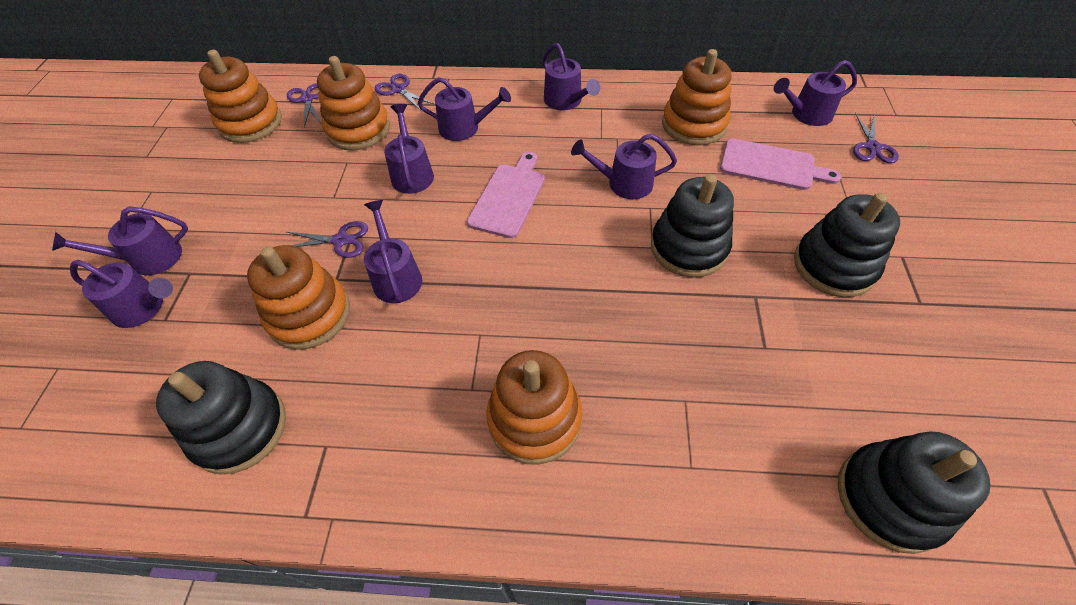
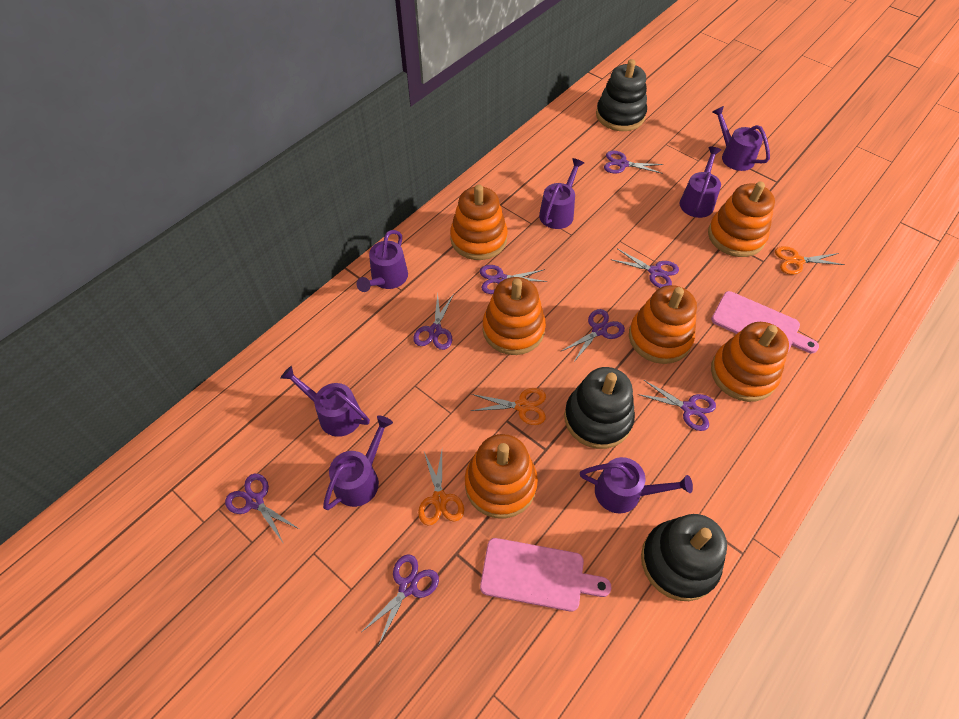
black stacking toy: 4 -> 3
orange scissors: 0 -> 3
orange stacking toy: 5 -> 6
purple scissors: 4 -> 8
purple watering can: 8 -> 7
---
> PROBLEM TO SOLVE
Restate word for word the lines from the one holding "orange scissors: 0 -> 3" to the end of the listing, both ends included, and nothing more.

> ANSWER TO THIS PROBLEM
orange scissors: 0 -> 3
orange stacking toy: 5 -> 6
purple scissors: 4 -> 8
purple watering can: 8 -> 7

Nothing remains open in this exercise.